= Problem =
Pictures aside, copy every record word for word.

= Exercise materials =
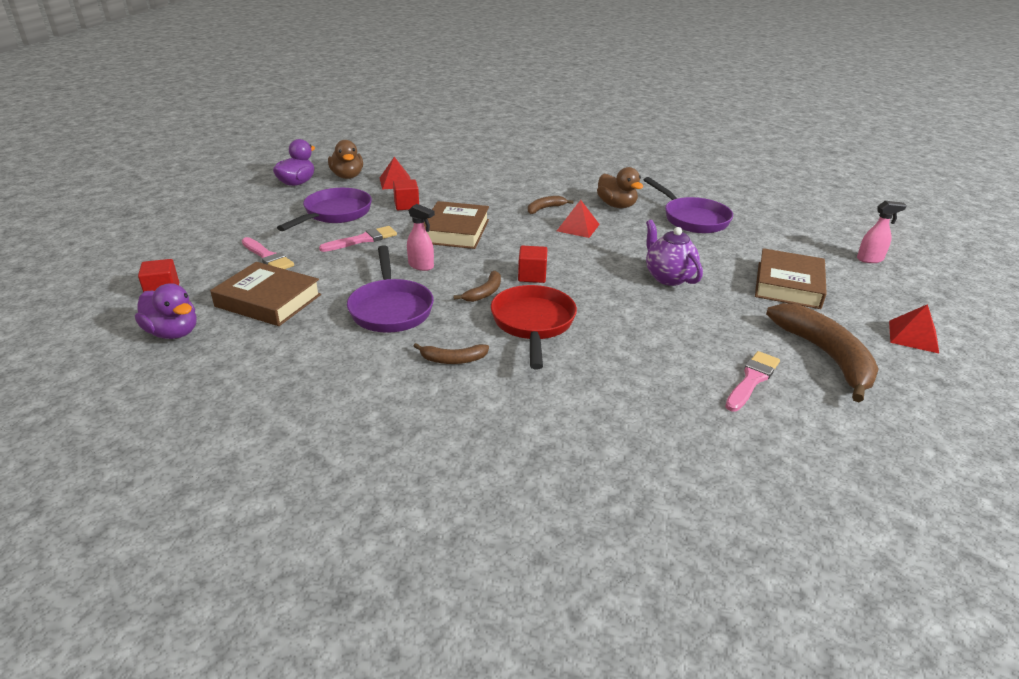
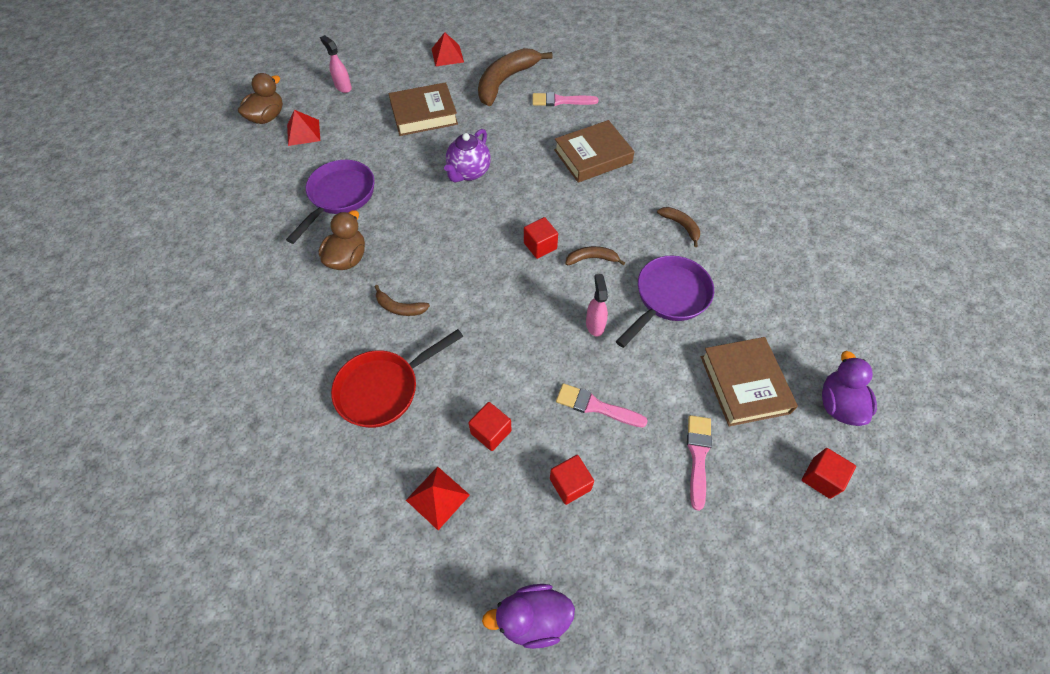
camera: 125 degrees left, 25 degrees up
(334, 214) = (570, 484): purple pan -> red cube
(347, 176) = (463, 574): brown duck -> brown duck (267, 117)
(455, 231) = (511, 345): brown book -> brown book (593, 156)
(533, 324) = (603, 211): red pan -> red pan (384, 389)
(578, 227) = (424, 262): red pyramid -> red pyramid (303, 132)

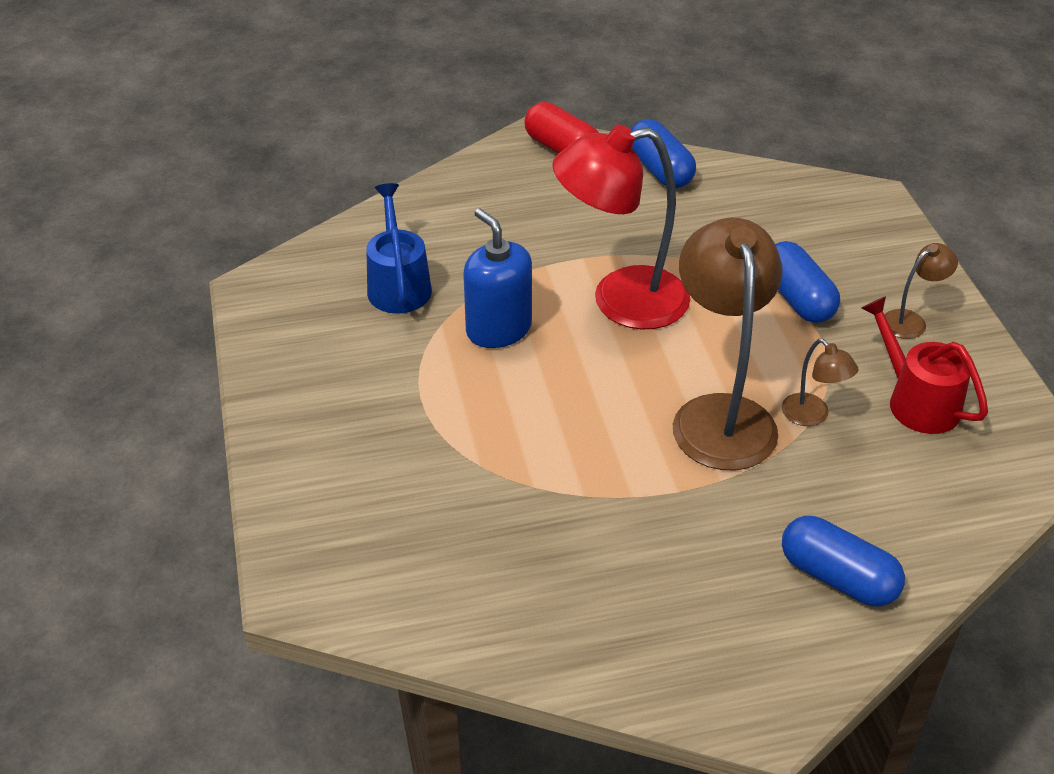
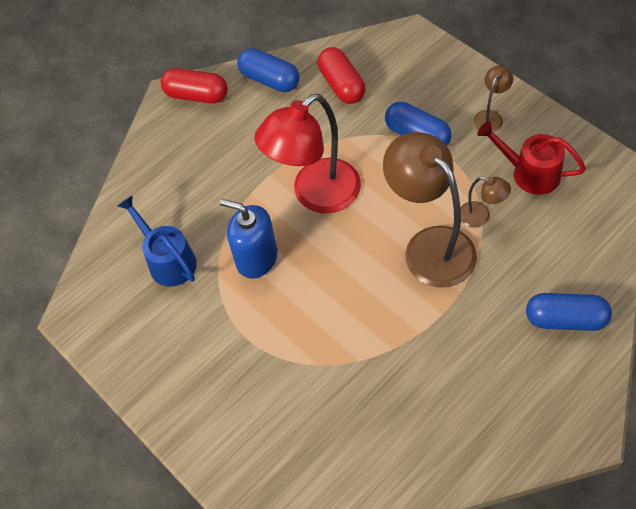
camera: 25 degrees left, 15 degrees up
(743, 210) = (341, 85): none -> red capsule

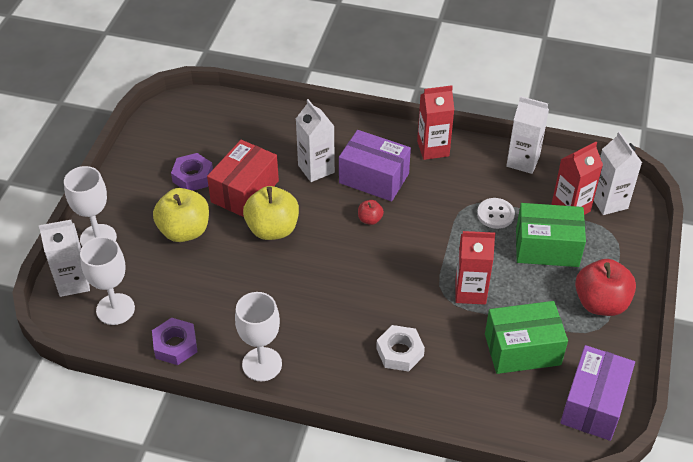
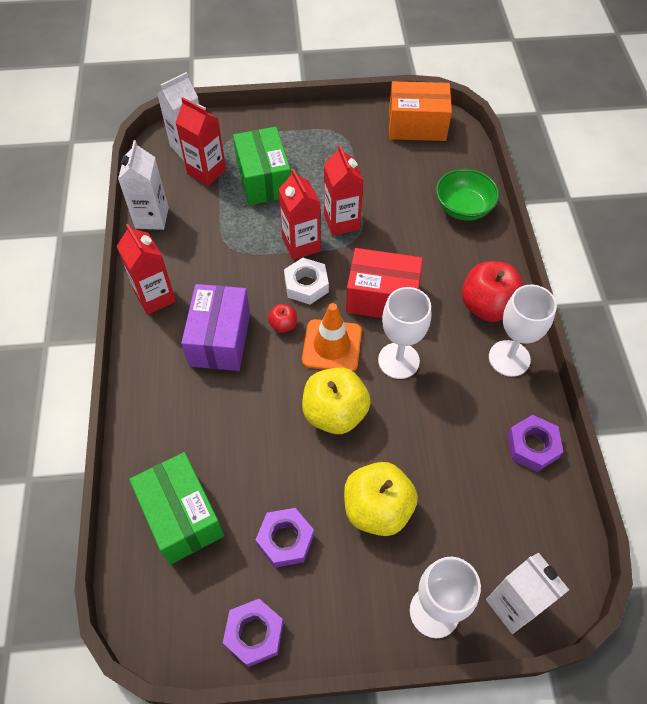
camera: 110 degrees left, 10 degrees up
(115, 309) = (523, 533): white goblet -> white goblet (398, 360)
(144, 148) = (254, 634): none -> purple nut
(245, 191) = (288, 466): red box -> red box (382, 297)
(316, 169) = (224, 401): white carton -> none
(334, 245) = (332, 346): none -> orange traffic cone
(400, 352) = (435, 255): white nut -> white nut (306, 285)
(453, 254) = (301, 245): none -> red carton
(453, 400) = (463, 208): none -> green bowl
(495, 214) = (235, 224): white button -> none
(522, 349) = (387, 175): green box -> green box (181, 516)
(593, 404) = (417, 125): purple box -> orange box
(600, 303) = (313, 136): red apple -> red apple (488, 306)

= Exercise response =
camera: 125 degrees left, 25 degrees up
(334, 214) = (570, 484): purple pan -> red cube
(347, 176) = (463, 574): brown duck -> brown duck (267, 117)
(455, 231) = (511, 345): brown book -> brown book (593, 156)
(533, 324) = (603, 211): red pan -> red pan (384, 389)
(578, 227) = (424, 262): red pyramid -> red pyramid (303, 132)

camera: 25 degrees left, 15 degrees up
(743, 210) = (341, 85): none -> red capsule

camera: 110 degrees left, 10 degrees up
(115, 309) = (523, 533): white goblet -> white goblet (398, 360)
(144, 148) = (254, 634): none -> purple nut
(245, 191) = (288, 466): red box -> red box (382, 297)
(316, 169) = (224, 401): white carton -> none
(334, 245) = (332, 346): none -> orange traffic cone
(400, 352) = (435, 255): white nut -> white nut (306, 285)
(453, 254) = (301, 245): none -> red carton
(453, 400) = (463, 208): none -> green bowl
(495, 214) = (235, 224): white button -> none
(522, 349) = (387, 175): green box -> green box (181, 516)
(593, 404) = (417, 125): purple box -> orange box
(600, 303) = (313, 136): red apple -> red apple (488, 306)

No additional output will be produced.